Data records
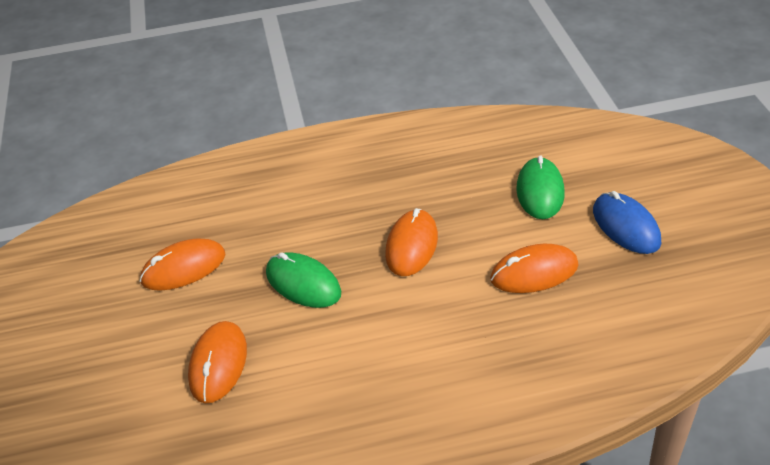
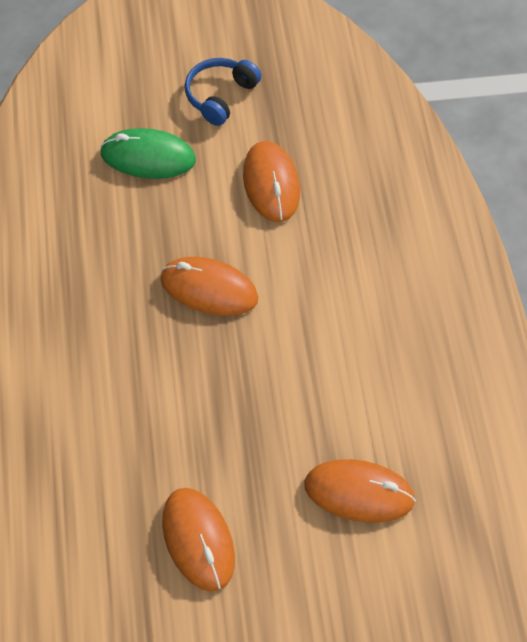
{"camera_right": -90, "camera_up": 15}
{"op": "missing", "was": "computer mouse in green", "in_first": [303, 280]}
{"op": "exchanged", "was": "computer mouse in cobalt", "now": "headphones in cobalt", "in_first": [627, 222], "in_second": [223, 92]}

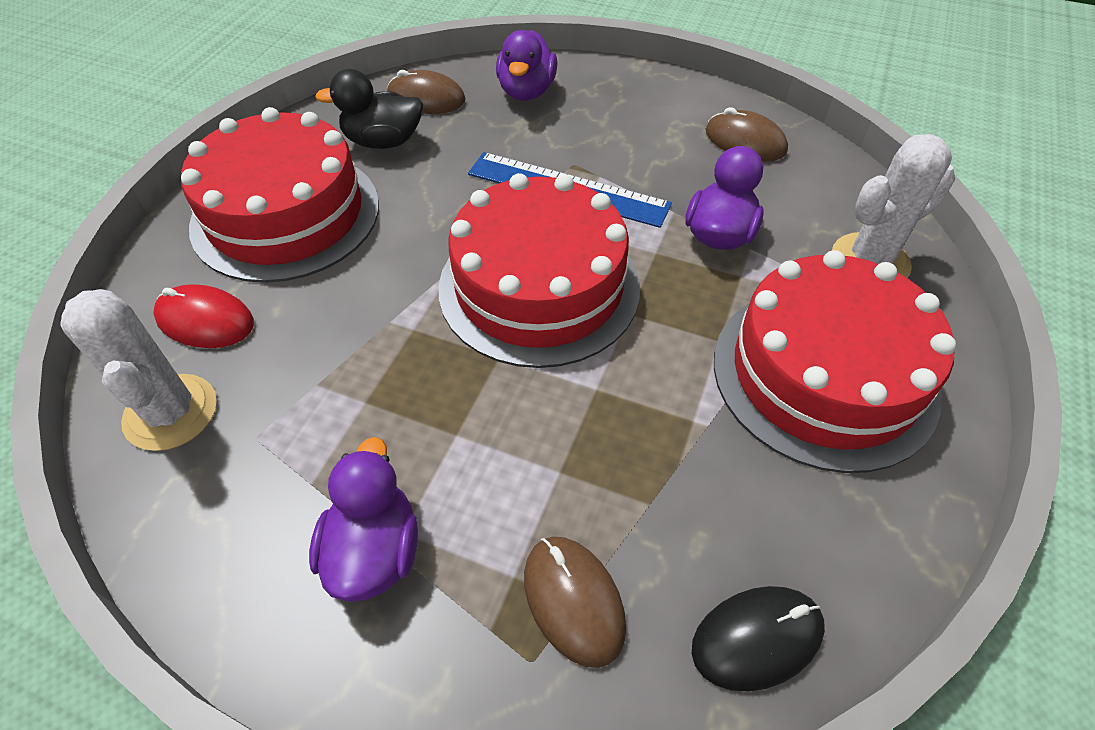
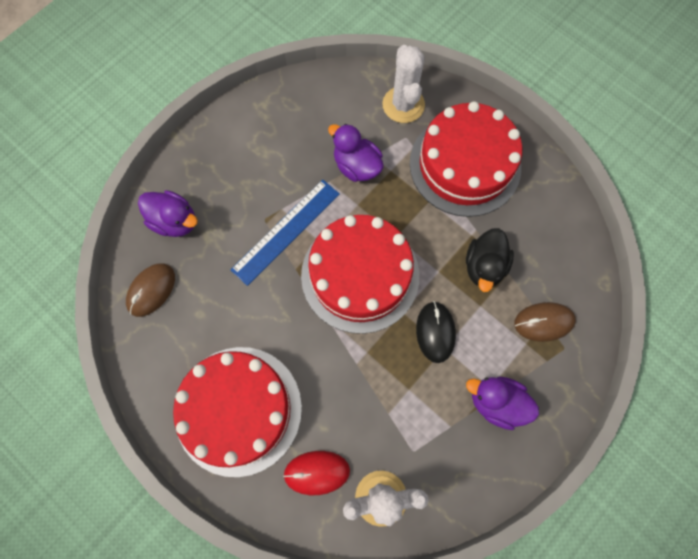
{"camera_right": -70, "camera_up": 20}
{"op": "missing", "was": "computer mouse in russet", "in_first": [747, 134]}
{"op": "relocated", "was": "duck in jet-black", "in_first": [369, 109], "in_second": [490, 260]}
{"op": "relocated", "was": "computer mouse in jet-black", "in_first": [758, 638], "in_second": [436, 332]}
{"op": "spun", "was": "computer mouse in scarlet", "in_first": [203, 316], "in_second": [316, 473], "clockwise": 45}

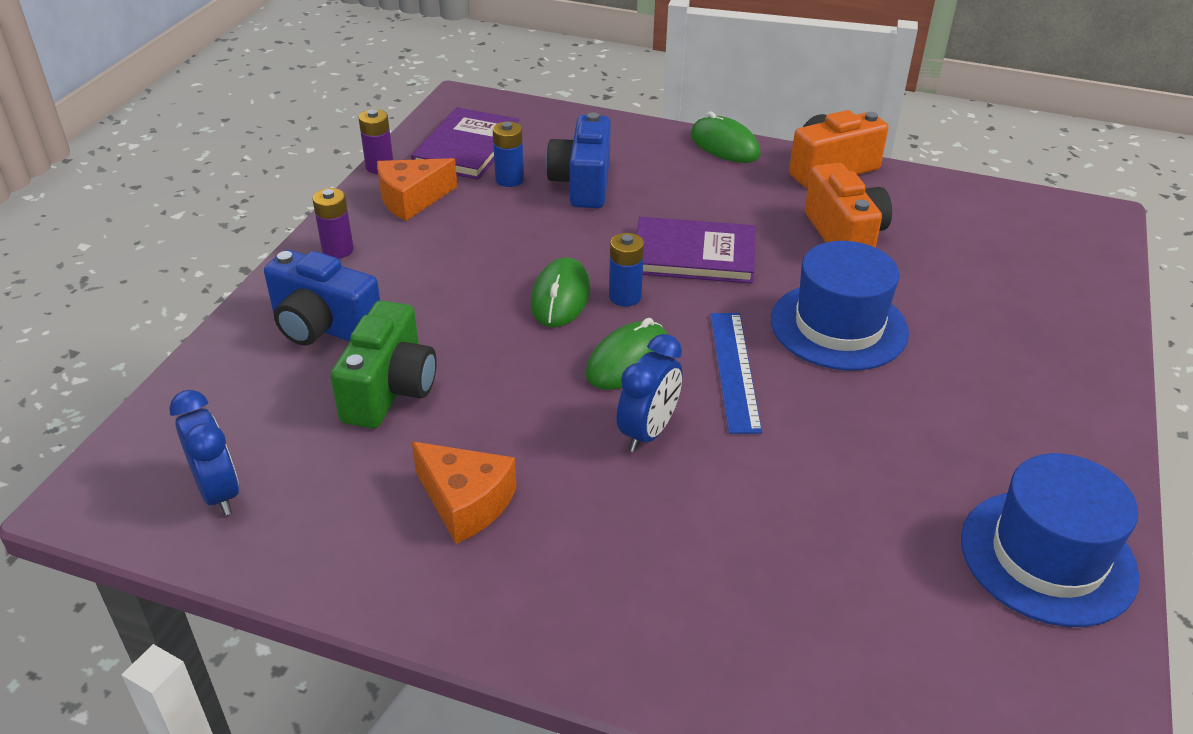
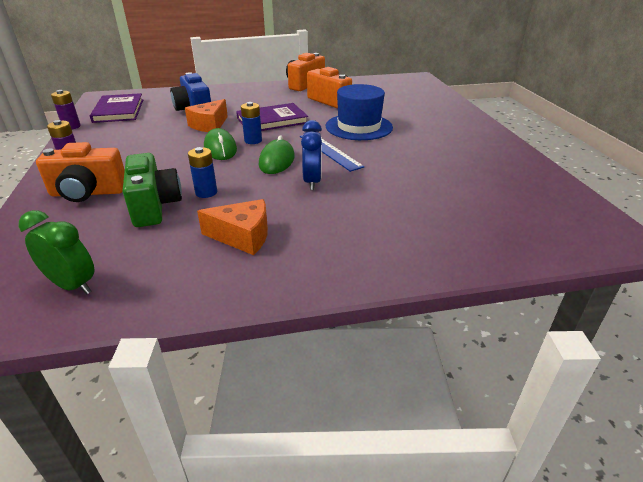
{"camera_right": -30, "camera_up": -5}
{"op": "missing", "was": "computer mouse in green", "in_first": [725, 137]}
{"op": "missing", "was": "tall hat in cobalt", "in_first": [1050, 540]}
{"op": "relocated", "was": "piece of cheese in orange-coloured", "in_first": [417, 189], "in_second": [206, 115]}
{"op": "relocated", "was": "power cell in cobalt", "in_first": [508, 154], "in_second": [202, 172]}
{"op": "colour", "was": "bedside clock in cobalt", "now": "bedside clock in green", "in_first": [204, 452], "in_second": [56, 252]}
{"op": "colour", "was": "compact camera in cobalt", "now": "compact camera in orange-coloured", "in_first": [322, 298], "in_second": [80, 172]}

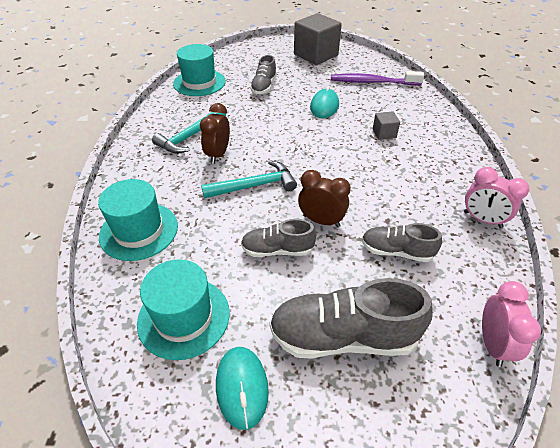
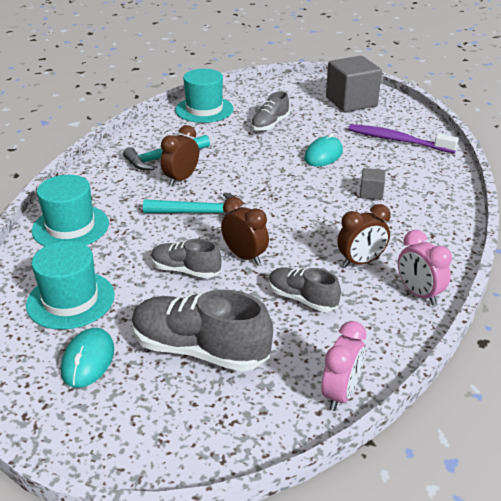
{"camera_right": 20, "camera_up": -10}
{"op": "appeared", "now": "bedside clock in russet", "in_second": [364, 235]}

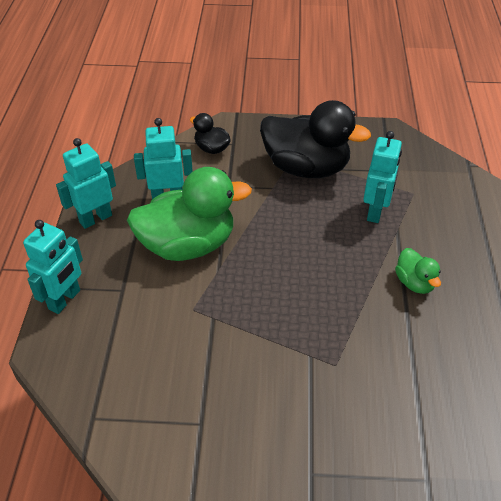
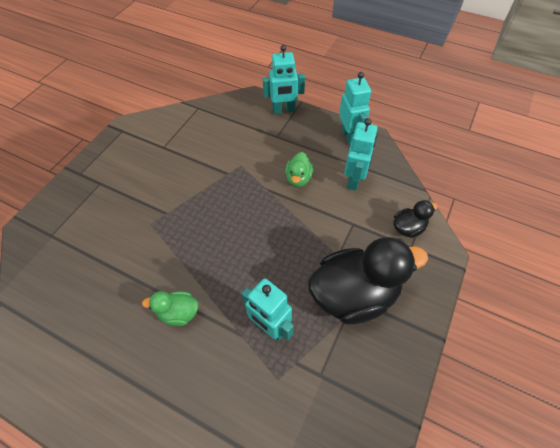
{"camera_right": 115, "camera_up": 10}
{"op": "spun", "was": "robot in teal", "in_first": [53, 267], "in_second": [284, 79], "clockwise": -60}
{"op": "spun", "was": "duck in jet-black", "in_first": [315, 139], "in_second": [368, 281], "clockwise": -150}
{"op": "size", "was": "duck in green", "in_first": [189, 214], "in_second": [299, 169], "ratio": 0.47}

About this exercise
Nothing but the pictures should be left out when the listing is repeated exactly.

Result below
{"camera_right": -90, "camera_up": 15}
{"op": "missing", "was": "computer mouse in green", "in_first": [303, 280]}
{"op": "exchanged", "was": "computer mouse in cobalt", "now": "headphones in cobalt", "in_first": [627, 222], "in_second": [223, 92]}

{"camera_right": -70, "camera_up": 20}
{"op": "missing", "was": "computer mouse in russet", "in_first": [747, 134]}
{"op": "relocated", "was": "duck in jet-black", "in_first": [369, 109], "in_second": [490, 260]}
{"op": "relocated", "was": "computer mouse in jet-black", "in_first": [758, 638], "in_second": [436, 332]}
{"op": "spun", "was": "computer mouse in scarlet", "in_first": [203, 316], "in_second": [316, 473], "clockwise": 45}

{"camera_right": -30, "camera_up": -5}
{"op": "missing", "was": "computer mouse in green", "in_first": [725, 137]}
{"op": "missing", "was": "tall hat in cobalt", "in_first": [1050, 540]}
{"op": "relocated", "was": "piece of cheese in orange-coloured", "in_first": [417, 189], "in_second": [206, 115]}
{"op": "relocated", "was": "power cell in cobalt", "in_first": [508, 154], "in_second": [202, 172]}
{"op": "colour", "was": "bedside clock in cobalt", "now": "bedside clock in green", "in_first": [204, 452], "in_second": [56, 252]}
{"op": "colour", "was": "compact camera in cobalt", "now": "compact camera in orange-coloured", "in_first": [322, 298], "in_second": [80, 172]}

{"camera_right": 20, "camera_up": -10}
{"op": "appeared", "now": "bedside clock in russet", "in_second": [364, 235]}

{"camera_right": 115, "camera_up": 10}
{"op": "spun", "was": "robot in teal", "in_first": [53, 267], "in_second": [284, 79], "clockwise": -60}
{"op": "spun", "was": "duck in jet-black", "in_first": [315, 139], "in_second": [368, 281], "clockwise": -150}
{"op": "size", "was": "duck in green", "in_first": [189, 214], "in_second": [299, 169], "ratio": 0.47}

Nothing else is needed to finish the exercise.